» Exercise objective
The listing below should be printed in full and exactly, apart from its images.

» Source material
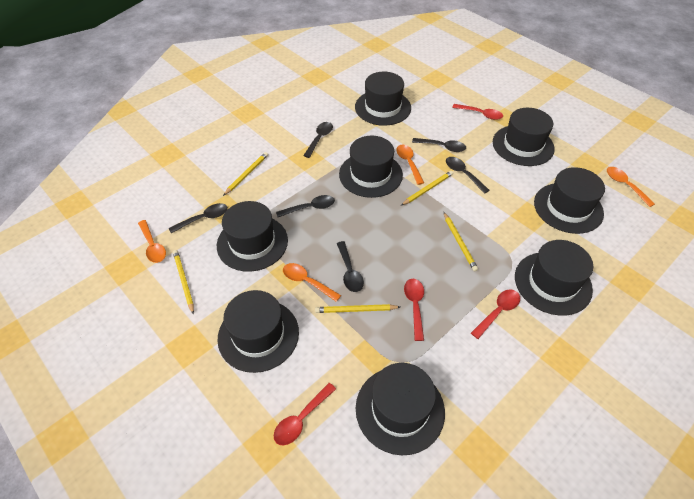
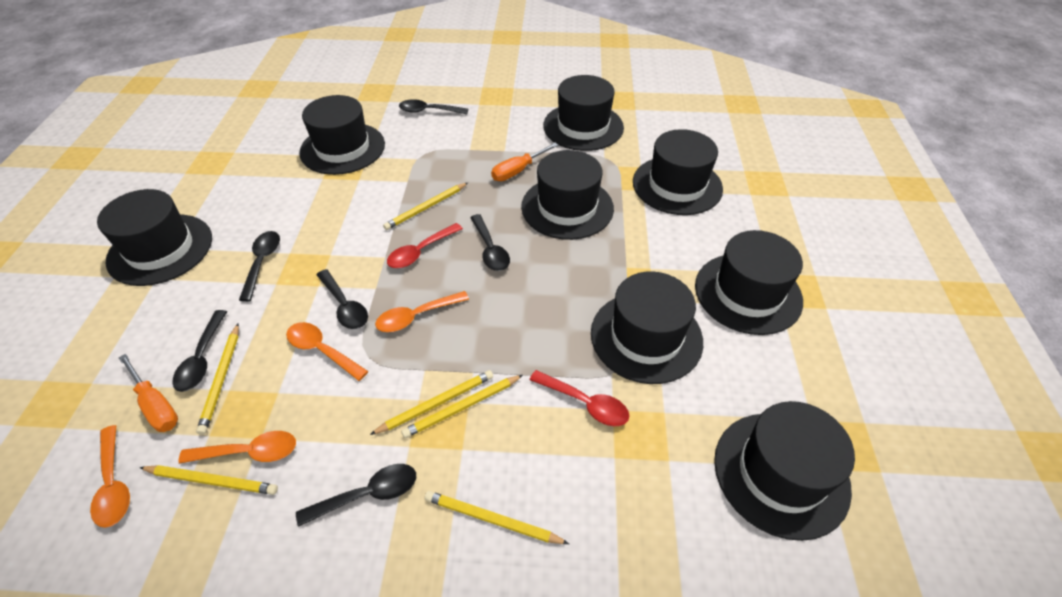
orange screwdriver: 0 -> 2
red spoon: 4 -> 2
yellow pencil: 5 -> 6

» Task answer
orange screwdriver: 0 -> 2
red spoon: 4 -> 2
yellow pencil: 5 -> 6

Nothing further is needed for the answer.